### EXERCISE PROMPT:
Below are the records; give again exactly the lines that run from the one with "C205: none -> 2.2uF (MODE, XI)" through the last line.

** Opening RECORDS block **

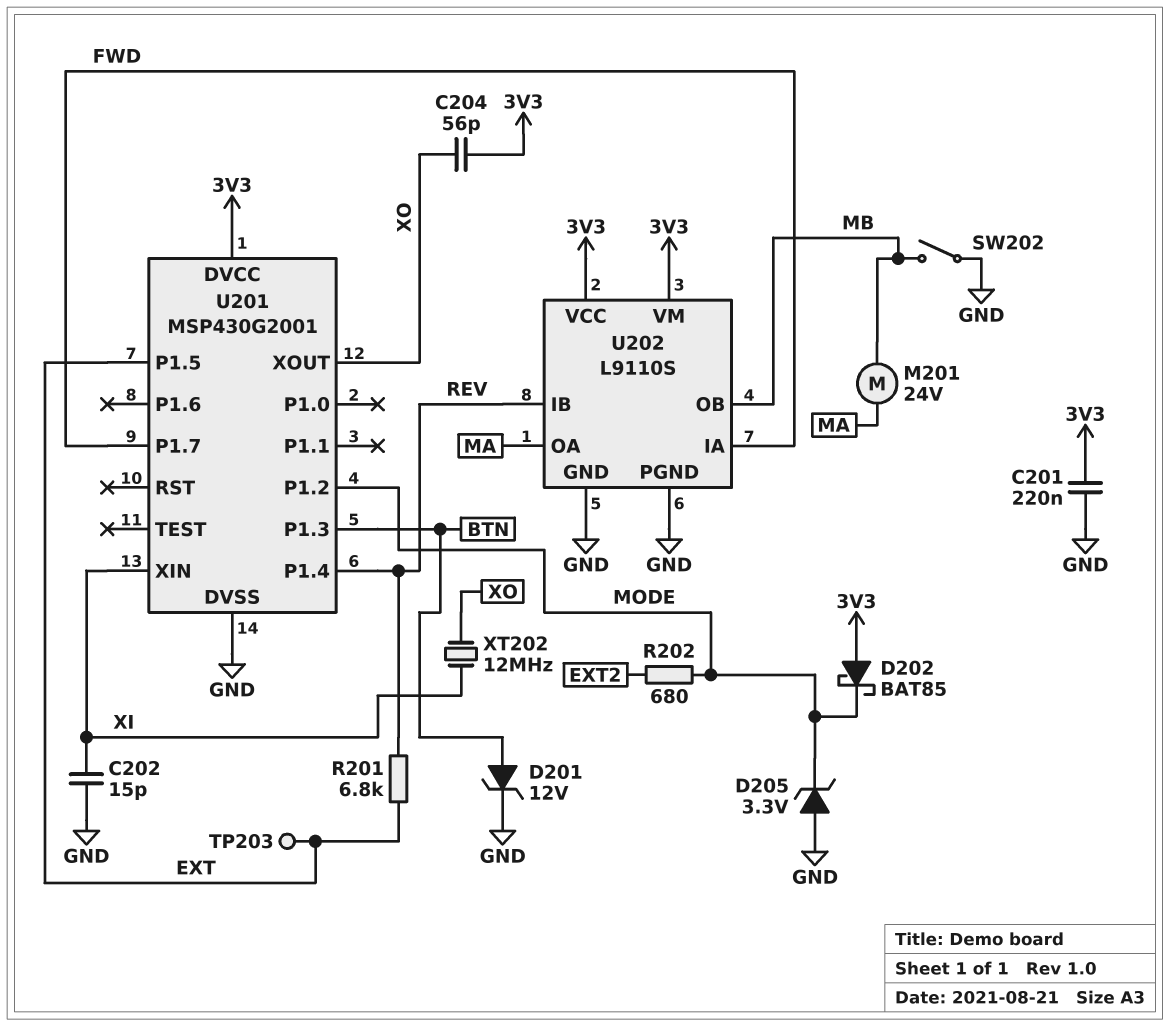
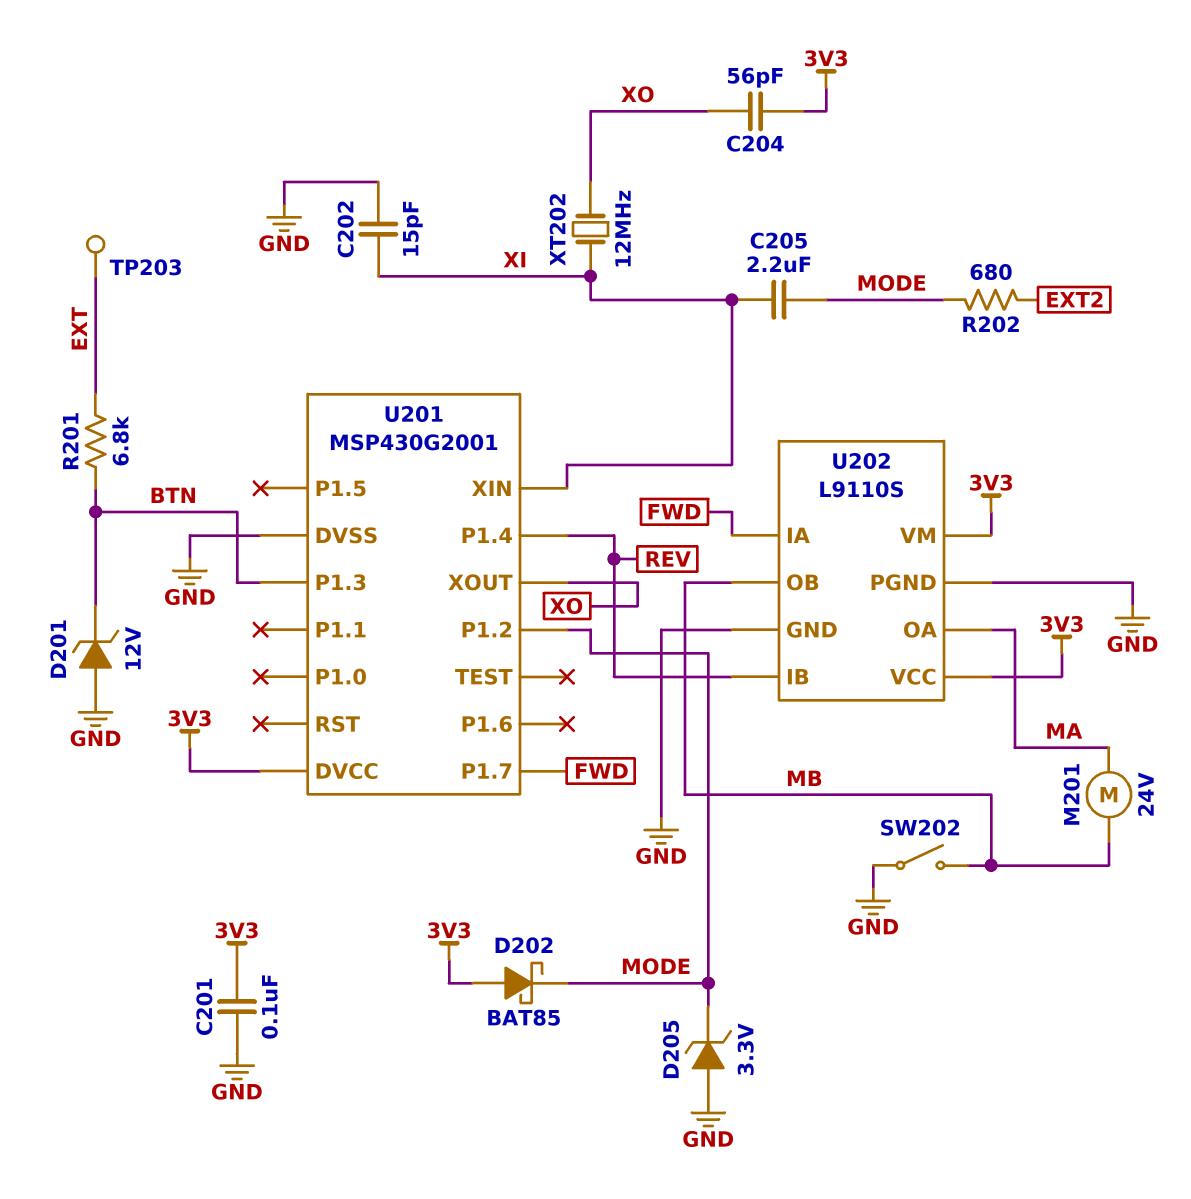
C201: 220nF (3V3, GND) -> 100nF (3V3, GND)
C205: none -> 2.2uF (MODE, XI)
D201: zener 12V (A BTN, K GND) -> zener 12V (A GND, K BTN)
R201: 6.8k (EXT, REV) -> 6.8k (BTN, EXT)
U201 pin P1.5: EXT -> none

** Closing RECORDS block **

### SOLUTION:
C205: none -> 2.2uF (MODE, XI)
D201: zener 12V (A BTN, K GND) -> zener 12V (A GND, K BTN)
R201: 6.8k (EXT, REV) -> 6.8k (BTN, EXT)
U201 pin P1.5: EXT -> none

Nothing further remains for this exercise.